■ Problem: Would you please output, word for word, the span of the listing below that opens on the line containing "blue rectangle at" and closes on the line containing "blue semicircle at"? Include both ends and nothing more.

═════ Data ═════

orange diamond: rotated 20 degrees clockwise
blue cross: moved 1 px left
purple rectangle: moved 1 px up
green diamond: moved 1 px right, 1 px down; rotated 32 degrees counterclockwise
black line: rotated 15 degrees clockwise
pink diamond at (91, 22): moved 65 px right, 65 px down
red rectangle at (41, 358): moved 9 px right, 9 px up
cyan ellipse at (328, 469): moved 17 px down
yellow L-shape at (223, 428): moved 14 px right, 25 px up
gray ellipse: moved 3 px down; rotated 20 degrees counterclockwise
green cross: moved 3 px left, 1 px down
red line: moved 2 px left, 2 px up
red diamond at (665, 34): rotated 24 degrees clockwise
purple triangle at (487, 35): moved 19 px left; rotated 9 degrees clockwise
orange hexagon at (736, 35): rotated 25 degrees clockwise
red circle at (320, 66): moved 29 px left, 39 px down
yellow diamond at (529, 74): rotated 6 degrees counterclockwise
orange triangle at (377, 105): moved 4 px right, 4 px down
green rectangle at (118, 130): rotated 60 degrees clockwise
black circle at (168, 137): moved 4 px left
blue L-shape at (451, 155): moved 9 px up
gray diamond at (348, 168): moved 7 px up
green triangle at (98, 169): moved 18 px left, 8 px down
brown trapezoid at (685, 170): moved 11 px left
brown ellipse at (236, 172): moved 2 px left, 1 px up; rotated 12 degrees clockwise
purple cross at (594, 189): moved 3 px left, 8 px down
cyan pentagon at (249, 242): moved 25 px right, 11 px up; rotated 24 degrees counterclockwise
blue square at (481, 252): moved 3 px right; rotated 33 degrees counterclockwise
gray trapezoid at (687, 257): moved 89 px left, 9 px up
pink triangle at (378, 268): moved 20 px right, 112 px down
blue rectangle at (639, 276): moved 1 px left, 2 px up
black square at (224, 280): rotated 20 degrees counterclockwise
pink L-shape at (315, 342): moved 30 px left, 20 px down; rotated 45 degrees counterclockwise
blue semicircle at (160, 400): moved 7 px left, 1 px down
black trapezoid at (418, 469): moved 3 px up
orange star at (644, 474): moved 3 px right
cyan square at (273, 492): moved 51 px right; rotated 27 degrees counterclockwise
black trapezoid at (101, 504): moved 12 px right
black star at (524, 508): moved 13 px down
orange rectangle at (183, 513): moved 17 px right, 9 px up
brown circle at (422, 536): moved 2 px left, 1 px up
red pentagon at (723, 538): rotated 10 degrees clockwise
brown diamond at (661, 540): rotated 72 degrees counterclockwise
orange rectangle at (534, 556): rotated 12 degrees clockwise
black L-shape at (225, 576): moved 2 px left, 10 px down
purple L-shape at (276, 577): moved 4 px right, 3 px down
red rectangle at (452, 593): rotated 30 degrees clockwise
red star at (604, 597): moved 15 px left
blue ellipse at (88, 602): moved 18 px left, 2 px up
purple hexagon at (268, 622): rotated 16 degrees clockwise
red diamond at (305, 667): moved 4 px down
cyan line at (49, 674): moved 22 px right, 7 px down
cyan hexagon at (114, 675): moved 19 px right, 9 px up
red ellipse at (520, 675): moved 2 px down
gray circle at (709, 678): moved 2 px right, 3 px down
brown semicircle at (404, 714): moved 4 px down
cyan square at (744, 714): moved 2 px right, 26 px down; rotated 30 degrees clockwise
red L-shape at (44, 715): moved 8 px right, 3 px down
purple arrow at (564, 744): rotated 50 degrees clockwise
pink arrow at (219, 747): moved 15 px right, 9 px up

═════
═════ Data ═════

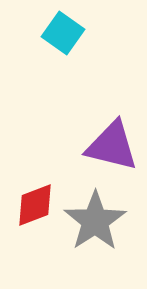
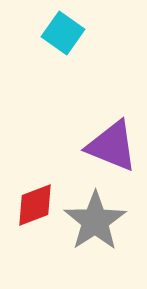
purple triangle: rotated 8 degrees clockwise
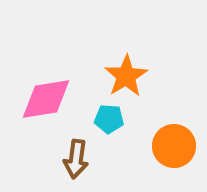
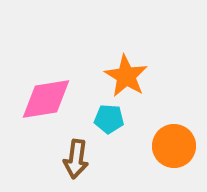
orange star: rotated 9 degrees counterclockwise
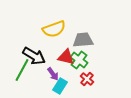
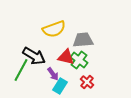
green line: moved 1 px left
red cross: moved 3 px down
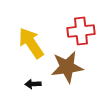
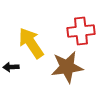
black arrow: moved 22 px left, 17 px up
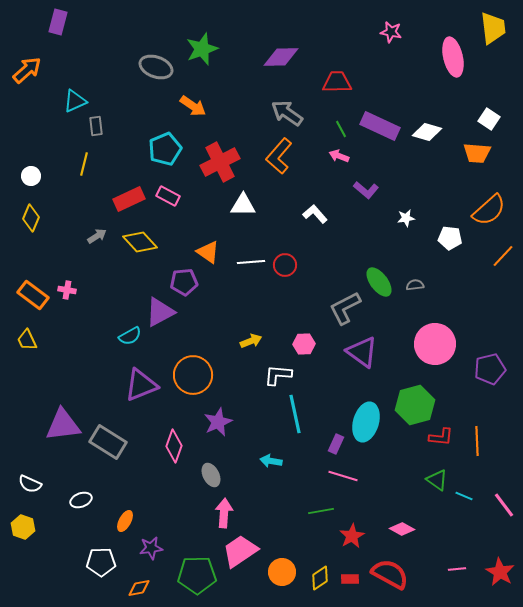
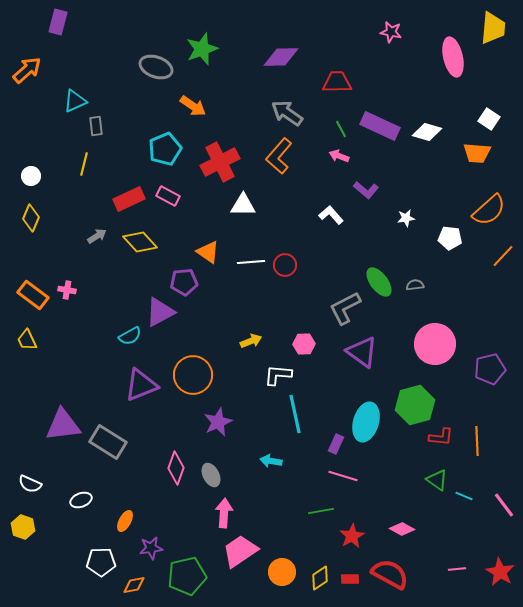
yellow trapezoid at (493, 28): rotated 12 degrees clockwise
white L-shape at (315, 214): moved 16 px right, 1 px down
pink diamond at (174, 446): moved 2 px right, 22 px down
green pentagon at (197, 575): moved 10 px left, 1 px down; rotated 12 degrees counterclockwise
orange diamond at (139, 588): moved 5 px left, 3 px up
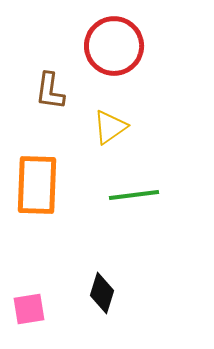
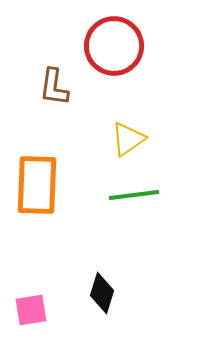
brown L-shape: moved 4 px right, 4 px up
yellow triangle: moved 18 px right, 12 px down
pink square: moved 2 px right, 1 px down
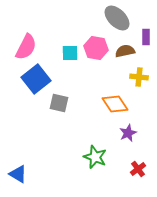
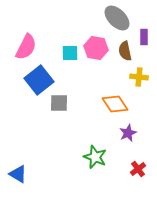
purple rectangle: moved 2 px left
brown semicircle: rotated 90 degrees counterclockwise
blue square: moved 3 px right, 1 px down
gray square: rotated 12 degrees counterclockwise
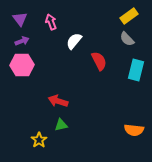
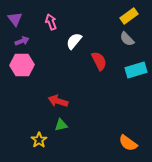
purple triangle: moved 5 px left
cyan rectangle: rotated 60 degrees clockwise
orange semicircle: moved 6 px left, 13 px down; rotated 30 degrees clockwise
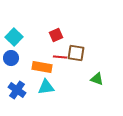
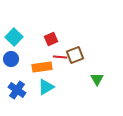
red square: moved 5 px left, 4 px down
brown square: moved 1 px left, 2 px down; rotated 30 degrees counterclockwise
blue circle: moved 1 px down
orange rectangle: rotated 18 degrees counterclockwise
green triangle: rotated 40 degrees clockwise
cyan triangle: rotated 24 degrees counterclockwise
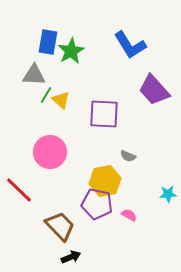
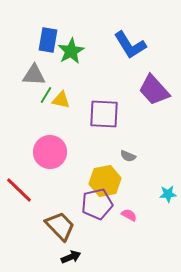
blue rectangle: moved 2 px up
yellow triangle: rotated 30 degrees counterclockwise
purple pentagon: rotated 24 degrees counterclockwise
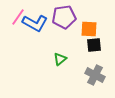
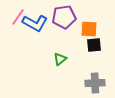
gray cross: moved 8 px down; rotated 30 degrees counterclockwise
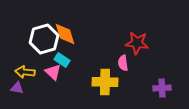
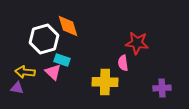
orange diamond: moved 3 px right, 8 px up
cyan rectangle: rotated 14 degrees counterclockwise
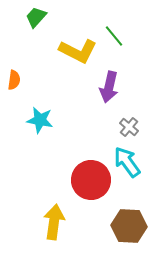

═════

■ Response to this exercise:
blue rectangle at (639, 276): moved 1 px left, 2 px up
black square at (224, 280): rotated 20 degrees counterclockwise
pink L-shape at (315, 342): moved 30 px left, 20 px down; rotated 45 degrees counterclockwise
blue semicircle at (160, 400): moved 7 px left, 1 px down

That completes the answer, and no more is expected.